## TASK OBJECTIVE
Put these items into a two-column CSV with the header row item_text,answer. Give one row per item, with the item's text and its answer each in a single quoted field and every line break replaced by a space.

─── GIVEN RECORDS

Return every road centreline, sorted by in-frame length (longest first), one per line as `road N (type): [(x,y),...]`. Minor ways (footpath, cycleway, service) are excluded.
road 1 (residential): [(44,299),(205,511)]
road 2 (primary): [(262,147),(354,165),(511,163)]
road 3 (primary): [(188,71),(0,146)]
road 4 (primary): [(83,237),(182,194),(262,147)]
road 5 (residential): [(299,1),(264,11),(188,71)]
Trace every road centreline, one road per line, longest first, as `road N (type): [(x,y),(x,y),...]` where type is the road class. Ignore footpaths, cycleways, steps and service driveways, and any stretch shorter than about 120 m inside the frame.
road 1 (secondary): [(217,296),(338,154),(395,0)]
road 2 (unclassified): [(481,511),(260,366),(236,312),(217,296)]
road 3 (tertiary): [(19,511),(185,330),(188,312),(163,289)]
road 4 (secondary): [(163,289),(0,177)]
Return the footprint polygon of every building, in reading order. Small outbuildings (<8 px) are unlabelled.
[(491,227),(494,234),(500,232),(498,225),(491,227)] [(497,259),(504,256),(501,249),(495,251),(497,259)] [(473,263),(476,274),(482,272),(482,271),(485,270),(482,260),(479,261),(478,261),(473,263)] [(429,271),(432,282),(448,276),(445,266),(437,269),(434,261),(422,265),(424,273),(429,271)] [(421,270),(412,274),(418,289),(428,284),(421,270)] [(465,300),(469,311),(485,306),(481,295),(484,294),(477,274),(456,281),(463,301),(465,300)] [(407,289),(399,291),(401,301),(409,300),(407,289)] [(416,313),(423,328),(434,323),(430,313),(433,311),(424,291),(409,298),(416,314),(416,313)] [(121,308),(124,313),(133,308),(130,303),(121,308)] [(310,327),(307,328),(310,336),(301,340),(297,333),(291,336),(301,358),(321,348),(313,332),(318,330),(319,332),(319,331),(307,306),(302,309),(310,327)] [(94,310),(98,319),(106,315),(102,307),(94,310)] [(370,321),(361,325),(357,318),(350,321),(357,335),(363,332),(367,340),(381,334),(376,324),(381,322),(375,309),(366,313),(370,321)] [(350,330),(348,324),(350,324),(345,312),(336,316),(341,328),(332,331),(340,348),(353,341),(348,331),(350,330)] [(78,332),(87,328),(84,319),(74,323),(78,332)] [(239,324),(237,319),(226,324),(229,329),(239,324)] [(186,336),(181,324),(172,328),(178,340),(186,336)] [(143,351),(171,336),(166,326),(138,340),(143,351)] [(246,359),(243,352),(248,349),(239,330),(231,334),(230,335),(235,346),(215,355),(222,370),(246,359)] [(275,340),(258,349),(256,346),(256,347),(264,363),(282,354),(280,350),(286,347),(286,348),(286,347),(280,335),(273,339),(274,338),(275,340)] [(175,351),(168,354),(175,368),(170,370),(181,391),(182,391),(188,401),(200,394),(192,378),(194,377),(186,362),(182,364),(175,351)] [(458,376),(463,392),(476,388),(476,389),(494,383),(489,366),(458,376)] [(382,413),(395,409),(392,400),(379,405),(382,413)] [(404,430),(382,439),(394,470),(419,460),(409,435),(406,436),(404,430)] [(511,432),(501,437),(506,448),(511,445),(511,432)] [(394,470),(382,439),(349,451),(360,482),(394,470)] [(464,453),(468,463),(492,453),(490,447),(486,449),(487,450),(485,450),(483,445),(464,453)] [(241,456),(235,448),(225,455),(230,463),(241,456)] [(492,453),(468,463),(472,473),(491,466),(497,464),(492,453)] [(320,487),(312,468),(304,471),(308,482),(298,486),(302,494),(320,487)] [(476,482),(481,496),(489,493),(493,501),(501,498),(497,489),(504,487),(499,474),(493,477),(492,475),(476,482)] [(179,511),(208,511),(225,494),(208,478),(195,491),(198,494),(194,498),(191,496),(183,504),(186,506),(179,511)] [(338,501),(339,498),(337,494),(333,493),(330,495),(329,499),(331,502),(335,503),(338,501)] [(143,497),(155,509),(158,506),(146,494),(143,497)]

──────

## EXERCISE RESPONSE
item_text,answer
"Return every road centreline, sorted by in-frame length (longest first), one per line as `road N (type): [(x,y),...]`. Minor ways (footpath, cycleway, service) are excluded.","road 1 (residential): [(44,299),(205,511)] road 2 (primary): [(262,147),(354,165),(511,163)] road 3 (primary): [(188,71),(0,146)] road 4 (primary): [(83,237),(182,194),(262,147)] road 5 (residential): [(299,1),(264,11),(188,71)]"
"Trace every road centreline, one road per line, longest first, as `road N (type): [(x,y),(x,y),...]` where type is the road class. Ignore footpaths, cycleways, steps and service driveways, and any stretch shorter than about 120 m inside the frame.","road 1 (secondary): [(217,296),(338,154),(395,0)] road 2 (unclassified): [(481,511),(260,366),(236,312),(217,296)] road 3 (tertiary): [(19,511),(185,330),(188,312),(163,289)] road 4 (secondary): [(163,289),(0,177)]"
"Return the footprint polygon of every building, in reading order. Small outbuildings (<8 px) are unlabelled.","[(491,227),(494,234),(500,232),(498,225),(491,227)] [(497,259),(504,256),(501,249),(495,251),(497,259)] [(473,263),(476,274),(482,272),(482,271),(485,270),(482,260),(479,261),(478,261),(473,263)] [(429,271),(432,282),(448,276),(445,266),(437,269),(434,261),(422,265),(424,273),(429,271)] [(421,270),(412,274),(418,289),(428,284),(421,270)] [(465,300),(469,311),(485,306),(481,295),(484,294),(477,274),(456,281),(463,301),(465,300)] [(407,289),(399,291),(401,301),(409,300),(407,289)] [(416,313),(423,328),(434,323),(430,313),(433,311),(424,291),(409,298),(416,314),(416,313)] [(121,308),(124,313),(133,308),(130,303),(121,308)] [(310,327),(307,328),(310,336),(301,340),(297,333),(291,336),(301,358),(321,348),(313,332),(318,330),(319,332),(319,331),(307,306),(302,309),(310,327)] [(94,310),(98,319),(106,315),(102,307),(94,310)] [(370,321),(361,325),(357,318),(350,321),(357,335),(363,332),(367,340),(381,334),(376,324),(381,322),(375,309),(366,313),(370,321)] [(350,330),(348,324),(350,324),(345,312),(336,316),(341,328),(332,331),(340,348),(353,341),(348,331),(350,330)] [(78,332),(87,328),(84,319),(74,323),(78,332)] [(239,324),(237,319),(226,324),(229,329),(239,324)] [(186,336),(181,324),(172,328),(178,340),(186,336)] [(143,351),(171,336),(166,326),(138,340),(143,351)] [(246,359),(243,352),(248,349),(239,330),(231,334),(230,335),(235,346),(215,355),(222,370),(246,359)] [(275,340),(258,349),(256,346),(256,347),(264,363),(282,354),(280,350),(286,347),(286,348),(286,347),(280,335),(273,339),(274,338),(275,340)] [(175,351),(168,354),(175,368),(170,370),(181,391),(182,391),(188,401),(200,394),(192,378),(194,377),(186,362),(182,364),(175,351)] [(458,376),(463,392),(476,388),(476,389),(494,383),(489,366),(458,376)] [(382,413),(395,409),(392,400),(379,405),(382,413)] [(404,430),(382,439),(394,470),(419,460),(409,435),(406,436),(404,430)] [(511,432),(501,437),(506,448),(511,445),(511,432)] [(394,470),(382,439),(349,451),(360,482),(394,470)] [(464,453),(468,463),(492,453),(490,447),(486,449),(487,450),(485,450),(483,445),(464,453)] [(241,456),(235,448),(225,455),(230,463),(241,456)] [(492,453),(468,463),(472,473),(491,466),(497,464),(492,453)] [(320,487),(312,468),(304,471),(308,482),(298,486),(302,494),(320,487)] [(476,482),(481,496),(489,493),(493,501),(501,498),(497,489),(504,487),(499,474),(493,477),(492,475),(476,482)] [(179,511),(208,511),(225,494),(208,478),(195,491),(198,494),(194,498),(191,496),(183,504),(186,506),(179,511)] [(338,501),(339,498),(337,494),(333,493),(330,495),(329,499),(331,502),(335,503),(338,501)] [(143,497),(155,509),(158,506),(146,494),(143,497)]"